Before-and-after change records
**********
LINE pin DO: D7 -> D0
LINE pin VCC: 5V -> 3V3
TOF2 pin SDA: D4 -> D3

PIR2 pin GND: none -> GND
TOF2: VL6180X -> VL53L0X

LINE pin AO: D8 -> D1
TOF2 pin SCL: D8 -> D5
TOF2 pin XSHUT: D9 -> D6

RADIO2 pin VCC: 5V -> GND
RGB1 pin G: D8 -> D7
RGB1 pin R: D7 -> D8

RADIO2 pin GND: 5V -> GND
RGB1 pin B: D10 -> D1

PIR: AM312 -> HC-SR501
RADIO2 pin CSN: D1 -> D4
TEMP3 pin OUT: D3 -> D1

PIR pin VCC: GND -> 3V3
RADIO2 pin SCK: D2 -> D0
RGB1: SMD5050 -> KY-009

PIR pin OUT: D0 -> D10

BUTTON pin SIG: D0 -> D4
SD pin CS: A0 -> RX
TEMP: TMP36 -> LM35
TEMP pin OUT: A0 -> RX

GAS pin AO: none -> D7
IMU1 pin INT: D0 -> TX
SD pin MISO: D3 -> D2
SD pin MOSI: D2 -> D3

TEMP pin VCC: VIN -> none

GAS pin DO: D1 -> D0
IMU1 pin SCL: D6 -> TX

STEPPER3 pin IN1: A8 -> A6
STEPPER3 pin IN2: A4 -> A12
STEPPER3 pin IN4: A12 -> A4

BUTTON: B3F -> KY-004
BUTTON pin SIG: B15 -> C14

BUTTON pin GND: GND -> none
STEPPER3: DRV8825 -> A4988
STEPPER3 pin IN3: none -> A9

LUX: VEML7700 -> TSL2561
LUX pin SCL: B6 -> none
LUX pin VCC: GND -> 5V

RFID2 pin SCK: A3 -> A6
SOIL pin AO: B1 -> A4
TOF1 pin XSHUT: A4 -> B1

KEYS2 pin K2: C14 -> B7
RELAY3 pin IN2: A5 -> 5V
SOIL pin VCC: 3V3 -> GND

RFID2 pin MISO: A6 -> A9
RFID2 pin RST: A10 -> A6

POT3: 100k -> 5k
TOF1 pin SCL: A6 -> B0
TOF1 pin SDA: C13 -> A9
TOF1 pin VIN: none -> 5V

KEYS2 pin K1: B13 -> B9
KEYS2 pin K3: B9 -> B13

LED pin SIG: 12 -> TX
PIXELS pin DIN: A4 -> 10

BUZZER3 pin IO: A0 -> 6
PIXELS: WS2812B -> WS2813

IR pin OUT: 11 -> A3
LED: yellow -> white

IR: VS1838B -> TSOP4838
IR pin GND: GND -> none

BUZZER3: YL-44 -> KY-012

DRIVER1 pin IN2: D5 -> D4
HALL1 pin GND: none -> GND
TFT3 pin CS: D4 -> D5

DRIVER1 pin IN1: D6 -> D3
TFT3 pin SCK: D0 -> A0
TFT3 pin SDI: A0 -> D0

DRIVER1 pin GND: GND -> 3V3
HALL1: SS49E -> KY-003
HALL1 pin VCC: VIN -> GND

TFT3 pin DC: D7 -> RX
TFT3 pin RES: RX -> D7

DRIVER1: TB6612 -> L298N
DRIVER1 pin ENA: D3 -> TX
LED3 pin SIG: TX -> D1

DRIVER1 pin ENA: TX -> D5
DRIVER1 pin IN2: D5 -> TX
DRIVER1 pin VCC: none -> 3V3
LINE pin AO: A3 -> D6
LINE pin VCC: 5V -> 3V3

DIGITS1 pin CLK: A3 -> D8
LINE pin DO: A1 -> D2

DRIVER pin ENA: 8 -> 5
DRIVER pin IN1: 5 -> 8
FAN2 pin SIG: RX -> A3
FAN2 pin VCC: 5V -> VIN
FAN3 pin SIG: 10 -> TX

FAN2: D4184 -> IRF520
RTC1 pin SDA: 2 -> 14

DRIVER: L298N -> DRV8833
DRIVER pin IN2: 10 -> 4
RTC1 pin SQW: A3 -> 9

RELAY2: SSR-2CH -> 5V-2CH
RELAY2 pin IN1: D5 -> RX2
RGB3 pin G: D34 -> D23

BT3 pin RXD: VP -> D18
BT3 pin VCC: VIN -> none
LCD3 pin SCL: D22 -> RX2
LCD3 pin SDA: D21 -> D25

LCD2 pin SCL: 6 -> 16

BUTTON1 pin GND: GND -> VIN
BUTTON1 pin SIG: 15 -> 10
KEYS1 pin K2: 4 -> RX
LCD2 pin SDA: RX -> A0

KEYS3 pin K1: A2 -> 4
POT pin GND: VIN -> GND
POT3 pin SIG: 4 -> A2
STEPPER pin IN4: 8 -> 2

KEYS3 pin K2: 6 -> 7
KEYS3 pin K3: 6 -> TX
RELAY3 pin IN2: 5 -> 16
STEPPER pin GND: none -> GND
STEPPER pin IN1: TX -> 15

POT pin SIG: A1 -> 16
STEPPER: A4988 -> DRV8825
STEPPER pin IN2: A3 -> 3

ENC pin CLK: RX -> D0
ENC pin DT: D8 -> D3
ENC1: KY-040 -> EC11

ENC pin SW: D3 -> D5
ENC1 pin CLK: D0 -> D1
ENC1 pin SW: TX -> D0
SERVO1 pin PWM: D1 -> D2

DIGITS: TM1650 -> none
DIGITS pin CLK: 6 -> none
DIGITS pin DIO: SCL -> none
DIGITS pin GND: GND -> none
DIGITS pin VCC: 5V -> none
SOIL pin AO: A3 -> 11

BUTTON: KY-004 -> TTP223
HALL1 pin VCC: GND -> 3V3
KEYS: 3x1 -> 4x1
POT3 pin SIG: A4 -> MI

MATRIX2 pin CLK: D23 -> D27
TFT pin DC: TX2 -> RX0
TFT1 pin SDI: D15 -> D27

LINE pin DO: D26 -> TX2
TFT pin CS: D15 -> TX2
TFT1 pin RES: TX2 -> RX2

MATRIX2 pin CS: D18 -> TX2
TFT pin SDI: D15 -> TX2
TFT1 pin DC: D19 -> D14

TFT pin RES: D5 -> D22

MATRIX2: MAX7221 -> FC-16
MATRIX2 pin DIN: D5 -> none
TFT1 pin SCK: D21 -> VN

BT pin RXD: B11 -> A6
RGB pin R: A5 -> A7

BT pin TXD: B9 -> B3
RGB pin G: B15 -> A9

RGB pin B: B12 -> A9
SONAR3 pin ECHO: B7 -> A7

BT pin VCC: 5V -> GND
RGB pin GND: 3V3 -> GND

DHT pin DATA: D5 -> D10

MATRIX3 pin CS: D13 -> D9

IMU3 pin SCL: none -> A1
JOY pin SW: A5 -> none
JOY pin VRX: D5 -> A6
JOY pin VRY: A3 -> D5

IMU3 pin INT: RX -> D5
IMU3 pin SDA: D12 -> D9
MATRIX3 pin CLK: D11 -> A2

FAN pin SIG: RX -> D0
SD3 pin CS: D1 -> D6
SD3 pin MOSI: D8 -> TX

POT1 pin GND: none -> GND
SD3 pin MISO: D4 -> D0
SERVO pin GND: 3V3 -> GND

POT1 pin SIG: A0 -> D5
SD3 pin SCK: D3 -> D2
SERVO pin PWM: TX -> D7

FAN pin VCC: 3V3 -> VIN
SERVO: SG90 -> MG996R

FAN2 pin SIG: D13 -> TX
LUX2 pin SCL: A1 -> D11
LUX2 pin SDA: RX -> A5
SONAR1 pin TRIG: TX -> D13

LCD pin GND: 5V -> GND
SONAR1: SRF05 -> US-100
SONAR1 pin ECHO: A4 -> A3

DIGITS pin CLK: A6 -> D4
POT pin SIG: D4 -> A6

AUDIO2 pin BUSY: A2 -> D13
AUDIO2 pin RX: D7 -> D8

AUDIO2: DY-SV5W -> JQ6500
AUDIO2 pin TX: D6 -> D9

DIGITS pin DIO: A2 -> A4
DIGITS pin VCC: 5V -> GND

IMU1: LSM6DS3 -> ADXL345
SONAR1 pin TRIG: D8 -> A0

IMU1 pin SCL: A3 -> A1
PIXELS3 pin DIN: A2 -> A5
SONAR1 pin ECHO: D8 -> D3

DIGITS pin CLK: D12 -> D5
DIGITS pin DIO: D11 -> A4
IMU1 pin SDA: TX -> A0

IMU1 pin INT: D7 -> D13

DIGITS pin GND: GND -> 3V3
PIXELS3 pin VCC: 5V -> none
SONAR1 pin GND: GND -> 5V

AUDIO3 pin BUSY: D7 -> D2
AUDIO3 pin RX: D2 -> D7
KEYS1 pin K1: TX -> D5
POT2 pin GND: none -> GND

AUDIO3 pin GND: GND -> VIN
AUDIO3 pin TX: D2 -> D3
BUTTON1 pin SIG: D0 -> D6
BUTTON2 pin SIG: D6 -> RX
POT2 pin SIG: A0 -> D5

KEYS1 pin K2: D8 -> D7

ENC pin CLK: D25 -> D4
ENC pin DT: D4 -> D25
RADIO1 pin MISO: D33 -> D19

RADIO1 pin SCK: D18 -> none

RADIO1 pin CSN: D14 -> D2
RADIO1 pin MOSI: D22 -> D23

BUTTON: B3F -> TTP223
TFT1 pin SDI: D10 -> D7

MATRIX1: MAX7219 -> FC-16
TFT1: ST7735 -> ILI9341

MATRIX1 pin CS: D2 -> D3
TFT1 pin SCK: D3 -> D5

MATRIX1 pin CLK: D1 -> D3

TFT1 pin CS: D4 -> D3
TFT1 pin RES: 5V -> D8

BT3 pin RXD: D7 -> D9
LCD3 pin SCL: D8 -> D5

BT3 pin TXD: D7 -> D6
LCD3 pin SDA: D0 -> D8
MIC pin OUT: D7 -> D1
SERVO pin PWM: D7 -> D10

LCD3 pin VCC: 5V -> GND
**********
**Brief:** Please transcribe only the lines in the records above running from the line that has "LINE pin AO: D8 -> D1" through the line that has "GAS pin DO: D1 -> D0", both included, exactly as they appear.

**Answer to the exercise:**
LINE pin AO: D8 -> D1
TOF2 pin SCL: D8 -> D5
TOF2 pin XSHUT: D9 -> D6

RADIO2 pin VCC: 5V -> GND
RGB1 pin G: D8 -> D7
RGB1 pin R: D7 -> D8

RADIO2 pin GND: 5V -> GND
RGB1 pin B: D10 -> D1

PIR: AM312 -> HC-SR501
RADIO2 pin CSN: D1 -> D4
TEMP3 pin OUT: D3 -> D1

PIR pin VCC: GND -> 3V3
RADIO2 pin SCK: D2 -> D0
RGB1: SMD5050 -> KY-009

PIR pin OUT: D0 -> D10

BUTTON pin SIG: D0 -> D4
SD pin CS: A0 -> RX
TEMP: TMP36 -> LM35
TEMP pin OUT: A0 -> RX

GAS pin AO: none -> D7
IMU1 pin INT: D0 -> TX
SD pin MISO: D3 -> D2
SD pin MOSI: D2 -> D3

TEMP pin VCC: VIN -> none

GAS pin DO: D1 -> D0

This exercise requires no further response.